# start of EXERCISE DATA

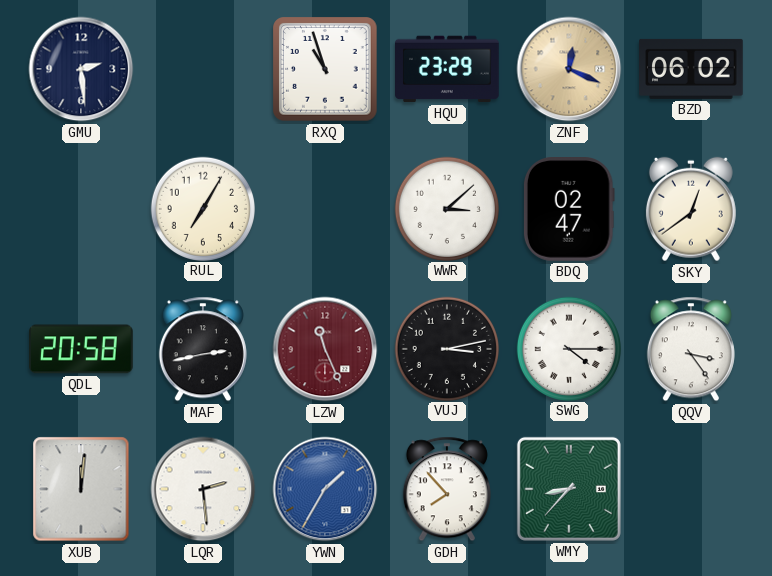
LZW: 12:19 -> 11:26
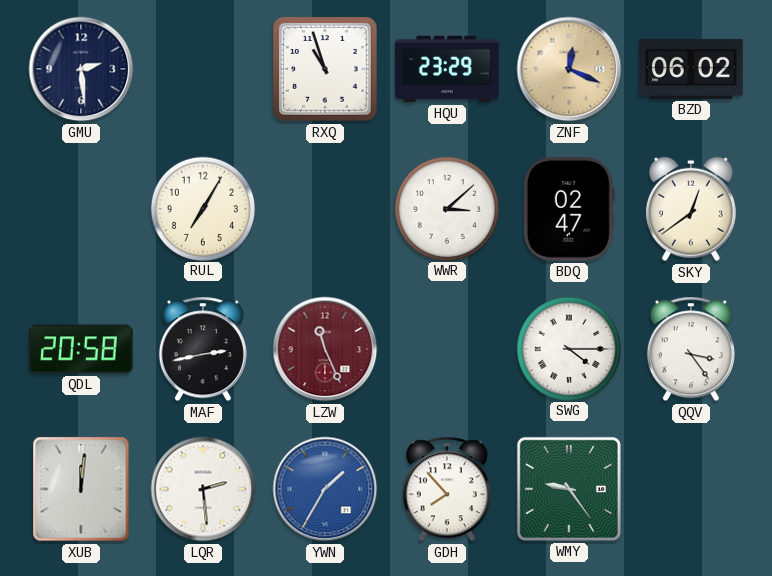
VUJ: 3:13 -> none
WMY: 8:37 -> 9:24
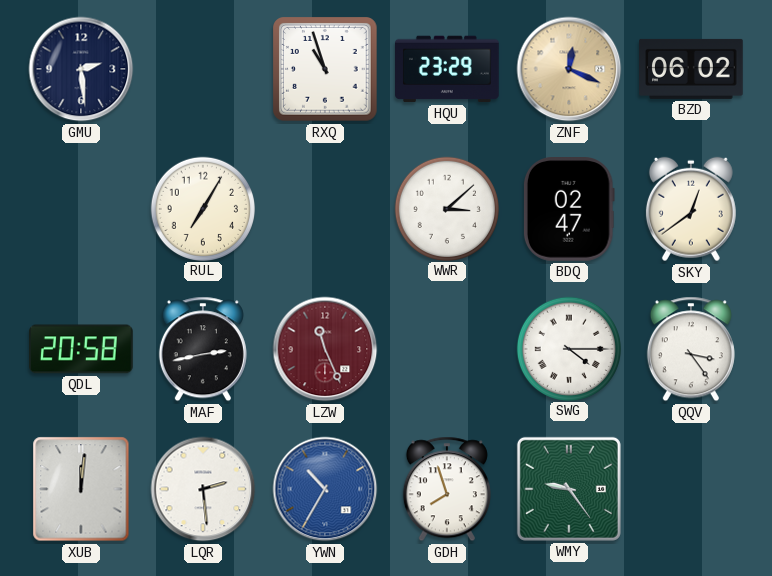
YWN: 1:35 -> 10:35
GDH: 7:53 -> 7:57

# end of EXERCISE DATA

* _TASK BRIEF_:
Return the lines of the material above as they appear, leaving out the pictures.

* _RESULT FOR THIS EXERCISE_:
LZW: 12:19 -> 11:26
VUJ: 3:13 -> none
WMY: 8:37 -> 9:24
YWN: 1:35 -> 10:35
GDH: 7:53 -> 7:57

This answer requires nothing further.